:: WHAT TO WORK ON ::
A bare number is the expected answer: the count of lines in the records that contain the word "orange".

:: WORKING DATA ::
- - -
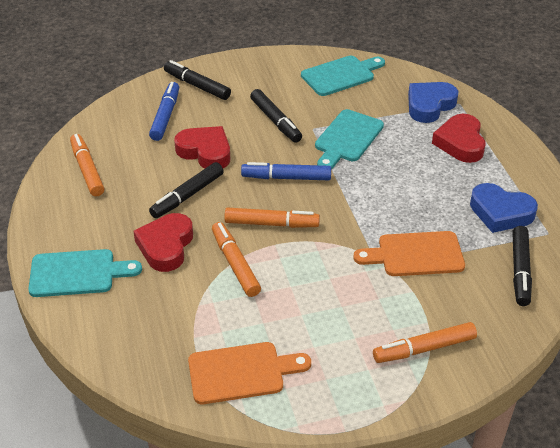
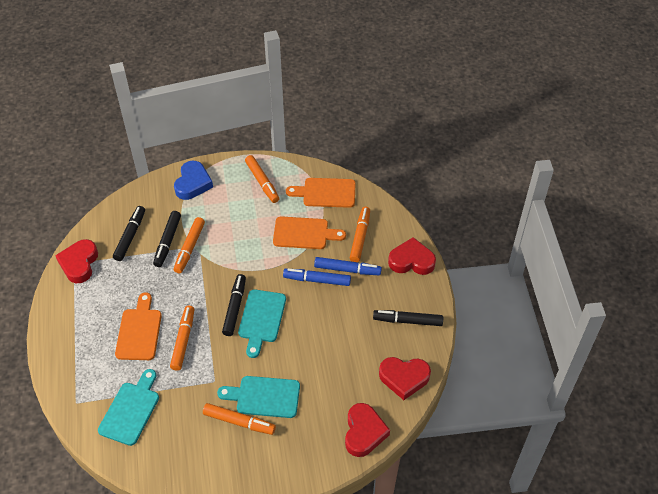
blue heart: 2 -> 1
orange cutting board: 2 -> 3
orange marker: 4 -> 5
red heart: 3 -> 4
- - -
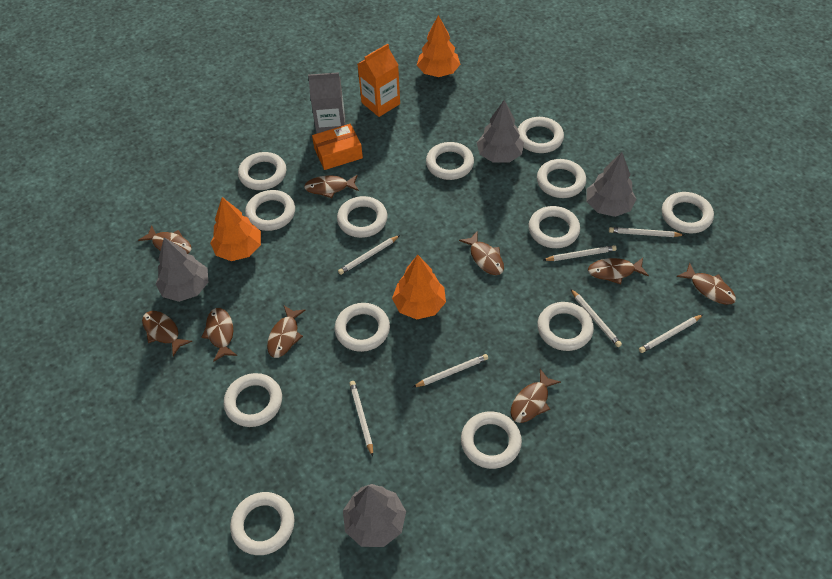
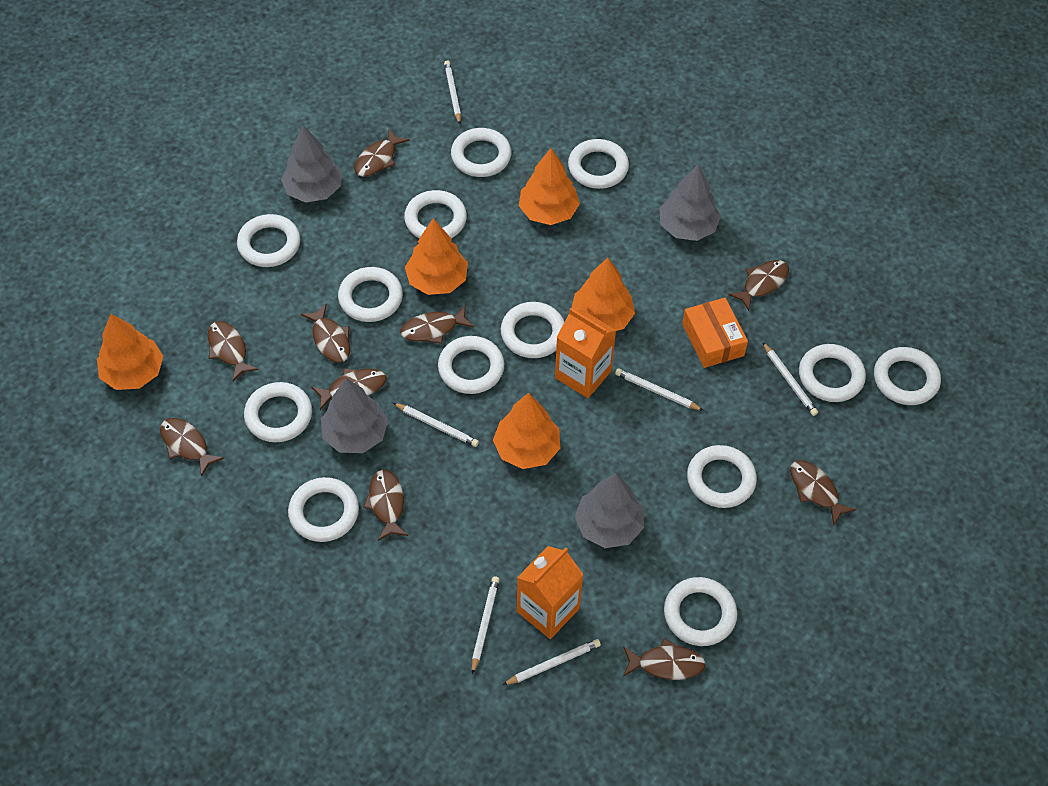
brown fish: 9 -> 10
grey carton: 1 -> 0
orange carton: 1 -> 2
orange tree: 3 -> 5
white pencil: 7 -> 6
- - -
:: TASK RESPONSE ::
4